Work instructions -
Identify every line in the entries below that contains the string "major", and copy each of those lines in full. Matching is case-sensitive.
────────
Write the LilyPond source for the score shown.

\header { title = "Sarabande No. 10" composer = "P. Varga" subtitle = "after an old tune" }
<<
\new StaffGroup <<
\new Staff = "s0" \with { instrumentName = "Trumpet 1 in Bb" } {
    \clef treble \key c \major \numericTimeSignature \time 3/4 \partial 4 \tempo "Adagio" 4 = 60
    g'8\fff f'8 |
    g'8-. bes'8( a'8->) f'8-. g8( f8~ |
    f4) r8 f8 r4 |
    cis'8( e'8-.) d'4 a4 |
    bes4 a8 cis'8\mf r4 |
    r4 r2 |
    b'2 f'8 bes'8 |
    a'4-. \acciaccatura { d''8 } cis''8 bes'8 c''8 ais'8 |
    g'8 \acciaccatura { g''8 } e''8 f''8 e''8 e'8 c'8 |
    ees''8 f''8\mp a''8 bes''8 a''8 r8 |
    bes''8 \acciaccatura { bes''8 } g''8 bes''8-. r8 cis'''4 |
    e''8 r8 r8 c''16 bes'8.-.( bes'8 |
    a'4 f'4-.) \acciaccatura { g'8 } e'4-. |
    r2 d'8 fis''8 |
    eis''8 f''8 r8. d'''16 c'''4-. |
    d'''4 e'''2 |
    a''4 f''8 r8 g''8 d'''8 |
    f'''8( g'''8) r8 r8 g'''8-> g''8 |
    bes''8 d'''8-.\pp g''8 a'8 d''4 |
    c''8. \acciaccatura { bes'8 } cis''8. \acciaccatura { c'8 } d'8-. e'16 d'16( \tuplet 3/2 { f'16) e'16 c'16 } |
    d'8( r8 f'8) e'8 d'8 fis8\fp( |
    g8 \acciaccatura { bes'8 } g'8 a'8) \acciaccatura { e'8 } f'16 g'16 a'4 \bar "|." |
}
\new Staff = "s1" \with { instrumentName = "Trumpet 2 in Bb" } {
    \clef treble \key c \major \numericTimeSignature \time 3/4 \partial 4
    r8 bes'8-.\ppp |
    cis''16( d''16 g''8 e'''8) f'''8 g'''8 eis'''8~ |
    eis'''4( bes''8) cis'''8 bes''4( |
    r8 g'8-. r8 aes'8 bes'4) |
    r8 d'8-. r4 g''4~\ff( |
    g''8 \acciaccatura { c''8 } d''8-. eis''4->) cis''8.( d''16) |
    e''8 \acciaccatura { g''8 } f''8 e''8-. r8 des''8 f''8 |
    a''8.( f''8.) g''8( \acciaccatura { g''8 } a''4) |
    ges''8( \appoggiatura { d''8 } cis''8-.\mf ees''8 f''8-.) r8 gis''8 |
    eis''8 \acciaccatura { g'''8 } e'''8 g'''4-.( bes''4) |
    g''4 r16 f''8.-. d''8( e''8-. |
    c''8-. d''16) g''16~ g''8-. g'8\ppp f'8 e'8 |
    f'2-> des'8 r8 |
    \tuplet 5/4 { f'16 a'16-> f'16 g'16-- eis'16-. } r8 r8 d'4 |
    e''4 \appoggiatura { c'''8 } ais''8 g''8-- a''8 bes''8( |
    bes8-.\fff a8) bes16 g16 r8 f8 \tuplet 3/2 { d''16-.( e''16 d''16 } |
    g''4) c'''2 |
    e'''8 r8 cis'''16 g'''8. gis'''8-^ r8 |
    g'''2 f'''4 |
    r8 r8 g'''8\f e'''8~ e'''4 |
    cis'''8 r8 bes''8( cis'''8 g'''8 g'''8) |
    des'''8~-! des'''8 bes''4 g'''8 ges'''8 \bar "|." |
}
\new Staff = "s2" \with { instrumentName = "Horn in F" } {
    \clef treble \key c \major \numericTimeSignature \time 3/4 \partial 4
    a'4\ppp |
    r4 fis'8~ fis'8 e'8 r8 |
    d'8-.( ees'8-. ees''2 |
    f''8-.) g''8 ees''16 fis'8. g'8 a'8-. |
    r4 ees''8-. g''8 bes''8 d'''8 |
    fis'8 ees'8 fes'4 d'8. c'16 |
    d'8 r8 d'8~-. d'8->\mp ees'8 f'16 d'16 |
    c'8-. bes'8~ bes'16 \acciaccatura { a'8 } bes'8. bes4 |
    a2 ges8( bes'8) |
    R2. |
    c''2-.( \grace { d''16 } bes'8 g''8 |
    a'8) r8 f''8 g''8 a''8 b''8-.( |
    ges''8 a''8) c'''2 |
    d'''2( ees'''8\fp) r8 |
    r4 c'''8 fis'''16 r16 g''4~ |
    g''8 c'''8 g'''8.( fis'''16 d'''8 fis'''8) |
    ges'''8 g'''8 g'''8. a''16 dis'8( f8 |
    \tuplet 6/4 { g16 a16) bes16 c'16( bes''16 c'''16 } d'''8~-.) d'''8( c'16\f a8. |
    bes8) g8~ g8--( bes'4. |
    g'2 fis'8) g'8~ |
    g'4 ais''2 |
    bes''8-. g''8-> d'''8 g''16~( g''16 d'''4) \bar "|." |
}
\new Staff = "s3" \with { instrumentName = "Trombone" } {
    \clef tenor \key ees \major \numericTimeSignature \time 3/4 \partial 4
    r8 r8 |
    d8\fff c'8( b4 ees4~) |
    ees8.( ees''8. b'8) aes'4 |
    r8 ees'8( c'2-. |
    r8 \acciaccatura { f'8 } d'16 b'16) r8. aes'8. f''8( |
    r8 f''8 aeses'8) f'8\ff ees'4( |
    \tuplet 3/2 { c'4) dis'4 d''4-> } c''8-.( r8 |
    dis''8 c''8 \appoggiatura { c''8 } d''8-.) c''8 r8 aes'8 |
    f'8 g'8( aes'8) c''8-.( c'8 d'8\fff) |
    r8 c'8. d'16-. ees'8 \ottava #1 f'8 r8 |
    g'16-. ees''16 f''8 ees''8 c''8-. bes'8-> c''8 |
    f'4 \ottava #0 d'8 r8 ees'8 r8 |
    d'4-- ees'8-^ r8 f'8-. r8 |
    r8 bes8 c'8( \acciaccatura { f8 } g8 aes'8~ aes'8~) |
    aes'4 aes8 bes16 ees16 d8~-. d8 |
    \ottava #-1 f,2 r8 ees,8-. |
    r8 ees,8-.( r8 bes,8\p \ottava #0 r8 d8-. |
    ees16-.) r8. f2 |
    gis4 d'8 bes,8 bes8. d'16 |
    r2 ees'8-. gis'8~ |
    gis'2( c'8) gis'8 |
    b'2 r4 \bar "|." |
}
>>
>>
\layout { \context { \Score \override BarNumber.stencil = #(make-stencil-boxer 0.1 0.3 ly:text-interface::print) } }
────────
Task result -
    \clef treble \key c \major \numericTimeSignature \time 3/4 \partial 4 \tempo "Adagio" 4 = 60
    \clef treble \key c \major \numericTimeSignature \time 3/4 \partial 4
    \clef treble \key c \major \numericTimeSignature \time 3/4 \partial 4
    \clef tenor \key ees \major \numericTimeSignature \time 3/4 \partial 4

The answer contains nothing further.